The exercise:
Rewrite all of these lines, swapping each "matte wood cabinet" for "dull wooden cabinet" and leaving everything else as it is. Don't include the pictures.

Material supplied:
--- BEGIN ---

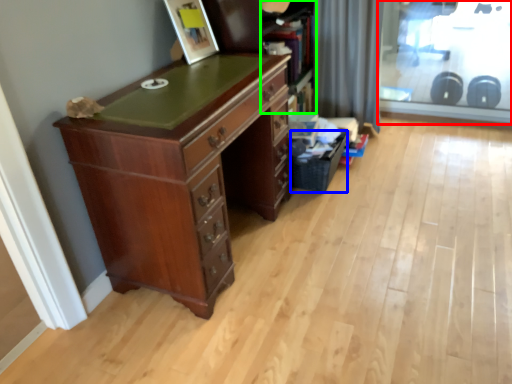
Question: Estimate the real-world distances between objects in this image. Which object is closer to screen door (highlighted by a red box), basket (highlighted by a blue box) or bookshelf (highlighted by a green box)?

Choices:
 (A) basket
 (B) bookshelf

Answer: (B)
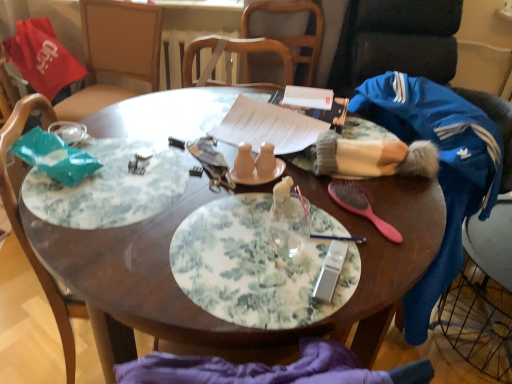
Image resolution: width=512 pixels, height=384 pixels. In order to click on empty space that is ontop of green floral placemat at left (from a real-world perspective) in this screenshot , I will do `click(124, 174)`.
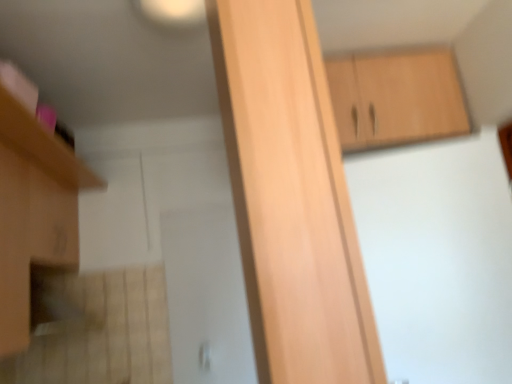
Question: Which direction should I rotate to look at light wood cabinet at center, which is the 2th cabinetry in left-to-right order, — up or down?

Choices:
 (A) down
 (B) up

Answer: (B)

Question: Is the depth of light wood cabinet at center, arranged as the 2th cabinetry when viewed from the right, less than that of matte wood cabinet at left, acting as the 3th cabinetry starting from the right?

Choices:
 (A) no
 (B) yes

Answer: (B)

Question: Is light wood cabinet at center, arranged as the 1th cabinetry when viewed from the front, turned away from matte wood cabinet at left, placed as the first cabinetry when sorted from left to right?

Choices:
 (A) yes
 (B) no

Answer: (B)

Question: Are light wood cabinet at center, arranged as the 2th cabinetry when viewed from the right, and matte wood cabinet at left, marked as the second cabinetry in a front-to-back arrangement, located far from each other?

Choices:
 (A) no
 (B) yes

Answer: (B)

Question: From a real-world perspective, is light wood cabinet at center, arranged as the 2th cabinetry when viewed from the right, physically above matte wood cabinet at left, placed as the first cabinetry when sorted from left to right?

Choices:
 (A) no
 (B) yes

Answer: (A)

Question: Is light wood cabinet at center, which is the 2th cabinetry in left-to-right order, touching matte wood cabinet at left, acting as the 3th cabinetry starting from the right?

Choices:
 (A) no
 (B) yes

Answer: (A)

Question: Considering the relative sizes of light wood cabinet at center, arranged as the 1th cabinetry when viewed from the front, and matte wood cabinet at left, acting as the 3th cabinetry starting from the right, in the image provided, is light wood cabinet at center, arranged as the 1th cabinetry when viewed from the front, thinner than matte wood cabinet at left, acting as the 3th cabinetry starting from the right,?

Choices:
 (A) no
 (B) yes

Answer: (B)

Question: Is light brown wood cabinet at upper right, placed as the first cabinetry when sorted from back to front, positioned far away from matte wood cabinet at left, marked as the second cabinetry in a back-to-front arrangement?

Choices:
 (A) yes
 (B) no

Answer: (A)

Question: Is light brown wood cabinet at upper right, placed as the first cabinetry when sorted from back to front, behind matte wood cabinet at left, marked as the second cabinetry in a front-to-back arrangement?

Choices:
 (A) no
 (B) yes

Answer: (B)

Question: From a real-world perspective, is light brown wood cabinet at upper right, the 3th cabinetry viewed from the front, below matte wood cabinet at left, placed as the first cabinetry when sorted from left to right?

Choices:
 (A) yes
 (B) no

Answer: (B)

Question: Is the surface of light brown wood cabinet at upper right, placed as the first cabinetry when sorted from back to front, in direct contact with matte wood cabinet at left, marked as the second cabinetry in a back-to-front arrangement?

Choices:
 (A) yes
 (B) no

Answer: (B)

Question: Is matte wood cabinet at left, marked as the second cabinetry in a front-to-back arrangement, a part of light brown wood cabinet at upper right, the 3th cabinetry viewed from the front?

Choices:
 (A) no
 (B) yes

Answer: (A)

Question: Could you tell me if light brown wood cabinet at upper right, the 3th cabinetry viewed from the front, is turned towards matte wood cabinet at left, marked as the second cabinetry in a front-to-back arrangement?

Choices:
 (A) yes
 (B) no

Answer: (B)

Question: Is matte wood cabinet at left, placed as the first cabinetry when sorted from left to right, far from light wood cabinet at center, which is the 2th cabinetry in left-to-right order?

Choices:
 (A) no
 (B) yes

Answer: (B)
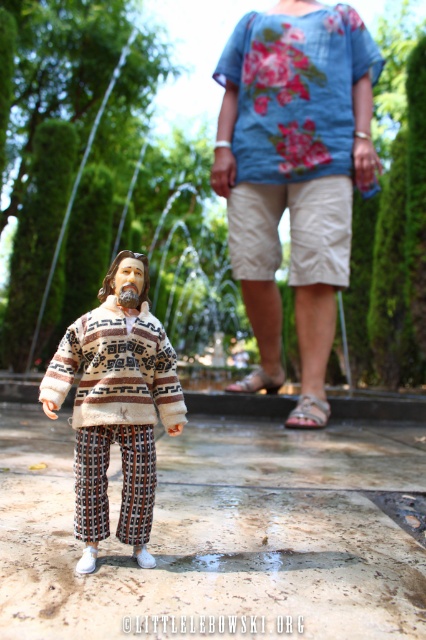
Question: Does floral cotton shirt at upper center have a greater width compared to white wool sweater at center?

Choices:
 (A) no
 (B) yes

Answer: (B)

Question: Does blue floral fabric shirt at upper center appear over patterned fabric pants at center?

Choices:
 (A) no
 (B) yes

Answer: (B)

Question: Does white wool sweater at center have a smaller size compared to patterned fabric pants at center?

Choices:
 (A) yes
 (B) no

Answer: (B)

Question: Among these points, which one is farthest from the camera?

Choices:
 (A) (60, 349)
 (B) (48, 396)
 (C) (138, 531)
 (D) (313, 253)

Answer: (D)

Question: Among these points, which one is farthest from the camera?

Choices:
 (A) (244, 80)
 (B) (141, 518)
 (C) (256, 308)
 (D) (123, 378)

Answer: (C)

Question: Estimate the real-world distances between objects in this image. Which object is closer to the blue floral fabric shirt at upper center?

Choices:
 (A) floral cotton shirt at upper center
 (B) patterned fabric pants at center

Answer: (A)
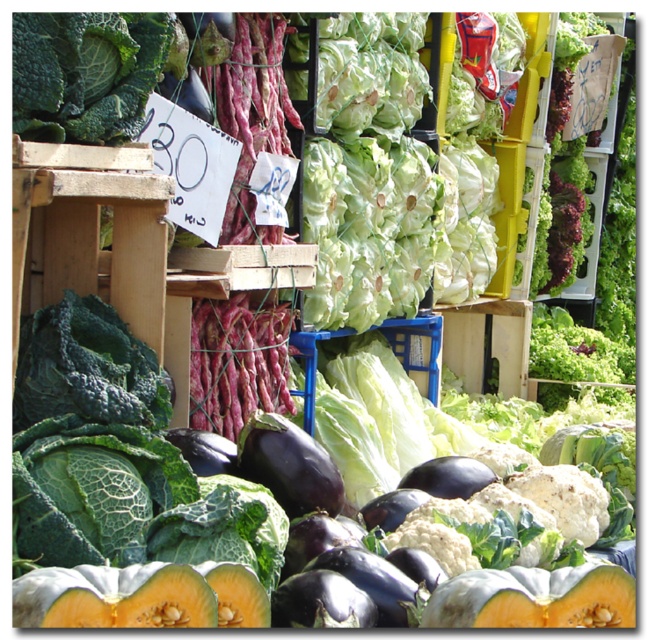
You are a customer at the market stall and want to buy the shiny purple eggplant at center and the smooth orange melon at lower center. If you have a small basket that can only hold one item, which one should you choose based on their size?

The smooth orange melon at lower center is bigger than the shiny purple eggplant at center, so you should choose the shiny purple eggplant at center to fit in your small basket.

From the picture: You are a customer at the market stall and want to place a small basket between the smooth orange melon at lower center and the shiny purple eggplant at center. If the basket is 0.5 meters wide, will it fit between them?

The smooth orange melon at lower center and the shiny purple eggplant at center are 1.60 meters apart, so yes, the basket will fit between them since the distance is greater than the basket width.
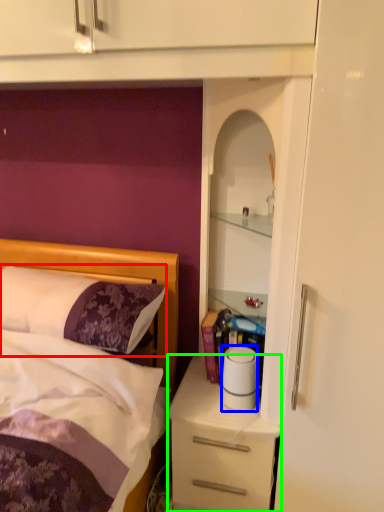
Question: Which object is the closest to the pillow (highlighted by a red box)? Choose among these: toilet paper (highlighted by a blue box) or desk (highlighted by a green box).

Choices:
 (A) toilet paper
 (B) desk

Answer: (A)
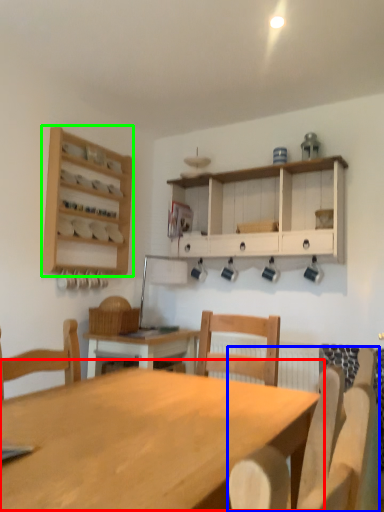
Question: Which is farther away from table (highlighted by a red box)? chair (highlighted by a blue box) or shelf (highlighted by a green box)?

Choices:
 (A) chair
 (B) shelf

Answer: (B)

--- END ---

Output:
Question: Estimate the real-world distances between objects in this image. Which object is closer to screen door (highlighted by a red box), basket (highlighted by a blue box) or bookshelf (highlighted by a green box)?

Choices:
 (A) basket
 (B) bookshelf

Answer: (B)
Image resolution: width=512 pixels, height=384 pixels. In order to click on empty space that is ontop of green floral placemat at left (from a real-world perspective) in this screenshot , I will do `click(124, 174)`.
Question: Which direction should I rotate to look at light wood cabinet at center, which is the 2th cabinetry in left-to-right order, — up or down?

Choices:
 (A) down
 (B) up

Answer: (B)

Question: Is the depth of light wood cabinet at center, arranged as the 2th cabinetry when viewed from the right, less than that of dull wooden cabinet at left, acting as the 3th cabinetry starting from the right?

Choices:
 (A) no
 (B) yes

Answer: (B)

Question: Is light wood cabinet at center, arranged as the 1th cabinetry when viewed from the front, turned away from dull wooden cabinet at left, placed as the first cabinetry when sorted from left to right?

Choices:
 (A) yes
 (B) no

Answer: (B)

Question: Are light wood cabinet at center, arranged as the 2th cabinetry when viewed from the right, and dull wooden cabinet at left, marked as the second cabinetry in a front-to-back arrangement, located far from each other?

Choices:
 (A) no
 (B) yes

Answer: (B)

Question: From a real-world perspective, is light wood cabinet at center, arranged as the 2th cabinetry when viewed from the right, physically above dull wooden cabinet at left, placed as the first cabinetry when sorted from left to right?

Choices:
 (A) no
 (B) yes

Answer: (A)

Question: Is light wood cabinet at center, which is the 2th cabinetry in left-to-right order, touching dull wooden cabinet at left, acting as the 3th cabinetry starting from the right?

Choices:
 (A) no
 (B) yes

Answer: (A)

Question: Considering the relative sizes of light wood cabinet at center, arranged as the 1th cabinetry when viewed from the front, and dull wooden cabinet at left, acting as the 3th cabinetry starting from the right, in the image provided, is light wood cabinet at center, arranged as the 1th cabinetry when viewed from the front, thinner than dull wooden cabinet at left, acting as the 3th cabinetry starting from the right,?

Choices:
 (A) no
 (B) yes

Answer: (B)

Question: Is light brown wood cabinet at upper right, placed as the first cabinetry when sorted from back to front, positioned far away from dull wooden cabinet at left, marked as the second cabinetry in a back-to-front arrangement?

Choices:
 (A) yes
 (B) no

Answer: (A)

Question: Is light brown wood cabinet at upper right, placed as the first cabinetry when sorted from back to front, behind dull wooden cabinet at left, marked as the second cabinetry in a front-to-back arrangement?

Choices:
 (A) no
 (B) yes

Answer: (B)

Question: From a real-world perspective, is light brown wood cabinet at upper right, the 3th cabinetry viewed from the front, below dull wooden cabinet at left, placed as the first cabinetry when sorted from left to right?

Choices:
 (A) yes
 (B) no

Answer: (B)

Question: Is the surface of light brown wood cabinet at upper right, placed as the first cabinetry when sorted from back to front, in direct contact with dull wooden cabinet at left, marked as the second cabinetry in a back-to-front arrangement?

Choices:
 (A) yes
 (B) no

Answer: (B)

Question: Is dull wooden cabinet at left, marked as the second cabinetry in a front-to-back arrangement, a part of light brown wood cabinet at upper right, the 3th cabinetry viewed from the front?

Choices:
 (A) no
 (B) yes

Answer: (A)

Question: Could you tell me if light brown wood cabinet at upper right, the 3th cabinetry viewed from the front, is turned towards dull wooden cabinet at left, marked as the second cabinetry in a front-to-back arrangement?

Choices:
 (A) yes
 (B) no

Answer: (B)

Question: Is dull wooden cabinet at left, placed as the first cabinetry when sorted from left to right, far from light wood cabinet at center, which is the 2th cabinetry in left-to-right order?

Choices:
 (A) no
 (B) yes

Answer: (B)
Question: Does floral cotton shirt at upper center have a greater width compared to white wool sweater at center?

Choices:
 (A) no
 (B) yes

Answer: (B)

Question: Does blue floral fabric shirt at upper center appear over patterned fabric pants at center?

Choices:
 (A) no
 (B) yes

Answer: (B)

Question: Does white wool sweater at center have a smaller size compared to patterned fabric pants at center?

Choices:
 (A) yes
 (B) no

Answer: (B)

Question: Among these points, which one is farthest from the camera?

Choices:
 (A) (60, 349)
 (B) (48, 396)
 (C) (138, 531)
 (D) (313, 253)

Answer: (D)

Question: Among these points, which one is farthest from the camera?

Choices:
 (A) (244, 80)
 (B) (141, 518)
 (C) (256, 308)
 (D) (123, 378)

Answer: (C)

Question: Estimate the real-world distances between objects in this image. Which object is closer to the blue floral fabric shirt at upper center?

Choices:
 (A) floral cotton shirt at upper center
 (B) patterned fabric pants at center

Answer: (A)
You are a customer at the market stall and want to buy the shiny purple eggplant at center and the smooth orange melon at lower center. If you have a small basket that can only hold one item, which one should you choose based on their size?

The smooth orange melon at lower center is bigger than the shiny purple eggplant at center, so you should choose the shiny purple eggplant at center to fit in your small basket.

From the picture: You are a customer at the market stall and want to place a small basket between the smooth orange melon at lower center and the shiny purple eggplant at center. If the basket is 0.5 meters wide, will it fit between them?

The smooth orange melon at lower center and the shiny purple eggplant at center are 1.60 meters apart, so yes, the basket will fit between them since the distance is greater than the basket width.
Question: Which object is the closest to the pillow (highlighted by a red box)? Choose among these: toilet paper (highlighted by a blue box) or desk (highlighted by a green box).

Choices:
 (A) toilet paper
 (B) desk

Answer: (A)
Question: Which is farther away from table (highlighted by a red box)? chair (highlighted by a blue box) or shelf (highlighted by a green box)?

Choices:
 (A) chair
 (B) shelf

Answer: (B)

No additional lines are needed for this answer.